Work required » Restate word for word the part of the rows that opens with the line containing "The height and" and runs through the end of the rows.
*** Given records ***
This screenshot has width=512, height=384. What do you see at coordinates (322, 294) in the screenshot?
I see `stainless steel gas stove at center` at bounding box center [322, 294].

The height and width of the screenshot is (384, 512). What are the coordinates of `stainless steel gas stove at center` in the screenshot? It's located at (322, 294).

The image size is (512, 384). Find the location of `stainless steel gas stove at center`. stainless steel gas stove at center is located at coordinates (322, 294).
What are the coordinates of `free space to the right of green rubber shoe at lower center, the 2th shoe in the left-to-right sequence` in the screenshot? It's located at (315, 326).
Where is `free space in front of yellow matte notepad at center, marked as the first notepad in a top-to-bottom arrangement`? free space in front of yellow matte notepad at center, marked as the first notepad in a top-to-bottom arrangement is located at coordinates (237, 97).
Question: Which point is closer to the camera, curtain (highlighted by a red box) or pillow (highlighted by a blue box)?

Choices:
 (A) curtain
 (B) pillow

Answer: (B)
*** End of Given records ***
Problem solution »
The height and width of the screenshot is (384, 512). What are the coordinates of `stainless steel gas stove at center` in the screenshot? It's located at (322, 294).

The image size is (512, 384). Find the location of `stainless steel gas stove at center`. stainless steel gas stove at center is located at coordinates (322, 294).
What are the coordinates of `free space to the right of green rubber shoe at lower center, the 2th shoe in the left-to-right sequence` in the screenshot? It's located at (315, 326).
Where is `free space in front of yellow matte notepad at center, marked as the first notepad in a top-to-bottom arrangement`? free space in front of yellow matte notepad at center, marked as the first notepad in a top-to-bottom arrangement is located at coordinates (237, 97).
Question: Which point is closer to the camera, curtain (highlighted by a red box) or pillow (highlighted by a blue box)?

Choices:
 (A) curtain
 (B) pillow

Answer: (B)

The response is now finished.